:: RECORDS FOR THIS TASK ::

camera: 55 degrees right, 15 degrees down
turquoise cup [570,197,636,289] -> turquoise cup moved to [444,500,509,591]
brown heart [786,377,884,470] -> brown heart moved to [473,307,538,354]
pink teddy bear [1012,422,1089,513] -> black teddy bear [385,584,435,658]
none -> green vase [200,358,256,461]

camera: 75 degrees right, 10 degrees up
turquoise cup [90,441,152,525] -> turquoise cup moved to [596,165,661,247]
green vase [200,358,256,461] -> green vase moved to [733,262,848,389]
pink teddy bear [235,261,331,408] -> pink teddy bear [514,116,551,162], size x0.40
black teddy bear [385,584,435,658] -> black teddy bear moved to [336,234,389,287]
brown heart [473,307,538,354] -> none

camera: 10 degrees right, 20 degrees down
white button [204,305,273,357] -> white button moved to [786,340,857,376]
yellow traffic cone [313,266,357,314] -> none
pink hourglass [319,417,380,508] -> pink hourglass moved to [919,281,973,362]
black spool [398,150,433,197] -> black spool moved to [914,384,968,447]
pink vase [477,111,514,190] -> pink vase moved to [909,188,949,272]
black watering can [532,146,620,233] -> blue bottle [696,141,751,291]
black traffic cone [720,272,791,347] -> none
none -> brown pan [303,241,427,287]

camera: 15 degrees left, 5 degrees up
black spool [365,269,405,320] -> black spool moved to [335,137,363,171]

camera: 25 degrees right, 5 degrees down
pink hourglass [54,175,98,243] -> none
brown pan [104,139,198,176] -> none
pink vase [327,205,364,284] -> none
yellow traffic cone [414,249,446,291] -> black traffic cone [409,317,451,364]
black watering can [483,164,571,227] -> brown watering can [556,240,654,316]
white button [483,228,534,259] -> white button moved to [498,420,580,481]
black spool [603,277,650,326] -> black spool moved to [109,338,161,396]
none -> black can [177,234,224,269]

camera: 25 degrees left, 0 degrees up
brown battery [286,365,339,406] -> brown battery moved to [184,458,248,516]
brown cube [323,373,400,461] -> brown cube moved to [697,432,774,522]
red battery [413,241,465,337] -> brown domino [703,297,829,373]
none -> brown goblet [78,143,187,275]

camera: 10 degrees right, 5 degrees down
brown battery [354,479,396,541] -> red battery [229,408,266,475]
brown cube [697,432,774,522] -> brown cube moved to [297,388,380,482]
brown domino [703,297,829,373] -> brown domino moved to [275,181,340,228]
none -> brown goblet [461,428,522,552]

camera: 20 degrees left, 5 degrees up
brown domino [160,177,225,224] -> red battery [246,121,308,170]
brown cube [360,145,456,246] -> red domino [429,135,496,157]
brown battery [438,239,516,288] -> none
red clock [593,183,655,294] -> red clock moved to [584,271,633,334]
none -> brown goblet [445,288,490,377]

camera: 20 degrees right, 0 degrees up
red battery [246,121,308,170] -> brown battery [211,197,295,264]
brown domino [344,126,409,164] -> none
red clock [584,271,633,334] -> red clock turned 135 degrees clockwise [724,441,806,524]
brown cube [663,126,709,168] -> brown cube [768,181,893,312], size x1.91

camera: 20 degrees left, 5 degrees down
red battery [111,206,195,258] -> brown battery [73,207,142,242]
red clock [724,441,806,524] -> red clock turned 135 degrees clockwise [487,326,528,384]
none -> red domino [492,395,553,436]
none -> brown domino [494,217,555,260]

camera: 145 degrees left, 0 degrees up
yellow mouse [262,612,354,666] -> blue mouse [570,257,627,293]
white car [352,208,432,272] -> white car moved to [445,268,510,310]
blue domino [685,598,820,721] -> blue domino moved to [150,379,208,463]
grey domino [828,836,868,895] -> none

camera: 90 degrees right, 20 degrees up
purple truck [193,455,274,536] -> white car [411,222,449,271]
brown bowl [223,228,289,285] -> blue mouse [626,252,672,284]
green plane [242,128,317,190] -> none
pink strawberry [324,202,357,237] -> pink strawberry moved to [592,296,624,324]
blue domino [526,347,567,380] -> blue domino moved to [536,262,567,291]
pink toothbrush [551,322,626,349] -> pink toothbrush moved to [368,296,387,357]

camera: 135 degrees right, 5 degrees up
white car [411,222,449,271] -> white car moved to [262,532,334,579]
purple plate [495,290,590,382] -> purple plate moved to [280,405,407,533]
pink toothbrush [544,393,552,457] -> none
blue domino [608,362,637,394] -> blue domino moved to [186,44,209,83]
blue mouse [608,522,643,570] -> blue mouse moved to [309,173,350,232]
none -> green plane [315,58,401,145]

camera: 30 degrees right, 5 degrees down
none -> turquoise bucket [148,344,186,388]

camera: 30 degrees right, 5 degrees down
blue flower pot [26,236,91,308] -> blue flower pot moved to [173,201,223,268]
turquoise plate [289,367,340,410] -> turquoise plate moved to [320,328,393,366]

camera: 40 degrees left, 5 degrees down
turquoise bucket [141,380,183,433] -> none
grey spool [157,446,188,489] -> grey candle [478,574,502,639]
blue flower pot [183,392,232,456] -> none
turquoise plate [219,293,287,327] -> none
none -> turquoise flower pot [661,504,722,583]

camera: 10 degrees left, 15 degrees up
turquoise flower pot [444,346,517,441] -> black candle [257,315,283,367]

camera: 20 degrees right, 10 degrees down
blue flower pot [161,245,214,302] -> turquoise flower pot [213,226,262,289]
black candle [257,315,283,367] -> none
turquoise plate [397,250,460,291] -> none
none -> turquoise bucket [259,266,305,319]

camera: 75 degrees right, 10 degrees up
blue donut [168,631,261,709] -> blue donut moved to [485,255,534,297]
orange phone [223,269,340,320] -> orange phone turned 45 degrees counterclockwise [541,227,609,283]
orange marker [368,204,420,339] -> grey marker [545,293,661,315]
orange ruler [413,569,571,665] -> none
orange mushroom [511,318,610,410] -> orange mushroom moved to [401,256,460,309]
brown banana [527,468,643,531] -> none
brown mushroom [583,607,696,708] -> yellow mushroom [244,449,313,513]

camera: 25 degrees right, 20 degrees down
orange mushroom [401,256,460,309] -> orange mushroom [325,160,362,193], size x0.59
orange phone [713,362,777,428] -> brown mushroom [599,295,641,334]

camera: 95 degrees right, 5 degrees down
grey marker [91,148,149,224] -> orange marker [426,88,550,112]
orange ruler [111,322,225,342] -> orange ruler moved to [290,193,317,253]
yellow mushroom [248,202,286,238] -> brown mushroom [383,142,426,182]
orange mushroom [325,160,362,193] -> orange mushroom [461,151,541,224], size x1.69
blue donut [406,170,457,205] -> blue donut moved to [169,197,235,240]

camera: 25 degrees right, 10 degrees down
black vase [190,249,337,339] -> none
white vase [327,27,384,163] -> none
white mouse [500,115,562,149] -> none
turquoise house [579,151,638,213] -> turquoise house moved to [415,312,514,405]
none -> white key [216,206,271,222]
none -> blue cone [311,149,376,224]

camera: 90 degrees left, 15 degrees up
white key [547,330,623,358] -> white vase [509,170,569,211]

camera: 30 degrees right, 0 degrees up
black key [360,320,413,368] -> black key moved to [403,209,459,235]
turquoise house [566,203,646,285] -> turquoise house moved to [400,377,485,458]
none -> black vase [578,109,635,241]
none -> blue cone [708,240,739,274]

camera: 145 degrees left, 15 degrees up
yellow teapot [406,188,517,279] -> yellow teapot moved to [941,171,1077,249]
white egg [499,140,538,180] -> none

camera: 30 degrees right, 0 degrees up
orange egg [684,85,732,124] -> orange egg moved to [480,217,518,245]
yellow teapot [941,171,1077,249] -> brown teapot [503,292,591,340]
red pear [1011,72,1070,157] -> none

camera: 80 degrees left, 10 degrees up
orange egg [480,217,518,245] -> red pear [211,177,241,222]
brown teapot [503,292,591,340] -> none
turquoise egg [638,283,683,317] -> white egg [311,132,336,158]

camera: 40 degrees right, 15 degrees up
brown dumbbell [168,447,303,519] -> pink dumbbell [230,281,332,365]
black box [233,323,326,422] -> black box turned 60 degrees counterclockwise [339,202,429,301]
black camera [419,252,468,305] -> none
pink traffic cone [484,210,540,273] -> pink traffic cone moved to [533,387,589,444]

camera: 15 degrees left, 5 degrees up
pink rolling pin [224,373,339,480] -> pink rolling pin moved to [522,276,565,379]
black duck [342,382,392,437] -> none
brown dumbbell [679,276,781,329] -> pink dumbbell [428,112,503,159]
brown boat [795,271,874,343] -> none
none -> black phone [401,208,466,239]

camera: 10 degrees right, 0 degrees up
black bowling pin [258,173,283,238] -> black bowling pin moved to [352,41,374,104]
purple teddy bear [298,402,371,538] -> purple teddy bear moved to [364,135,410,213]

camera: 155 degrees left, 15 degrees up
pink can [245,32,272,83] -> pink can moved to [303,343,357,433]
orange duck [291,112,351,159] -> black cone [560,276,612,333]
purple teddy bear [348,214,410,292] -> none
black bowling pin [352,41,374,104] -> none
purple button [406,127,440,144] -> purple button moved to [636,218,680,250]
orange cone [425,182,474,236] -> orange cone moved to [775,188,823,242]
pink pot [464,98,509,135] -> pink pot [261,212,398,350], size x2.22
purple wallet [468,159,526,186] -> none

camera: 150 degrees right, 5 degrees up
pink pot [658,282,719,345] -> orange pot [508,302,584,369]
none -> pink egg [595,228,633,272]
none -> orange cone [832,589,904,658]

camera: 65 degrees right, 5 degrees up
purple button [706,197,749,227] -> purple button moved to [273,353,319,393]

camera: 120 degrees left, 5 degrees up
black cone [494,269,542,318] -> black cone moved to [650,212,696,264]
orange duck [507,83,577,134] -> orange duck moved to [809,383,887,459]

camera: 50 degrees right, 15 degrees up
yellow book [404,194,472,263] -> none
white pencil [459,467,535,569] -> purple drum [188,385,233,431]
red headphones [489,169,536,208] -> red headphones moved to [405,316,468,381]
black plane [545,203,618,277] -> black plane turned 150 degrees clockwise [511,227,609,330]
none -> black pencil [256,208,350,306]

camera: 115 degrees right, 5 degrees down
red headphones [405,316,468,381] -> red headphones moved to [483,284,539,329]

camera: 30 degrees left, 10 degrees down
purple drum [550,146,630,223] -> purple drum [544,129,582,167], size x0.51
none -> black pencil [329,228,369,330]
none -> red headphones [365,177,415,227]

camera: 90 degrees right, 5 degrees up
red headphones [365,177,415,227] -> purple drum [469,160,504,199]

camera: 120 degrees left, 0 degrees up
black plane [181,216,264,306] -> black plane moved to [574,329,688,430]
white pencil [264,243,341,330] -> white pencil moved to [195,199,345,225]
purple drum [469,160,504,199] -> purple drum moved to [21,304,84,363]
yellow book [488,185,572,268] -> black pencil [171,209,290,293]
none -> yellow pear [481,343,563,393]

:::

## WORK TO COMPLETE
The answer must be one number, the count of lines above that hold the word "mouse".

## YOUR SOLUTION
4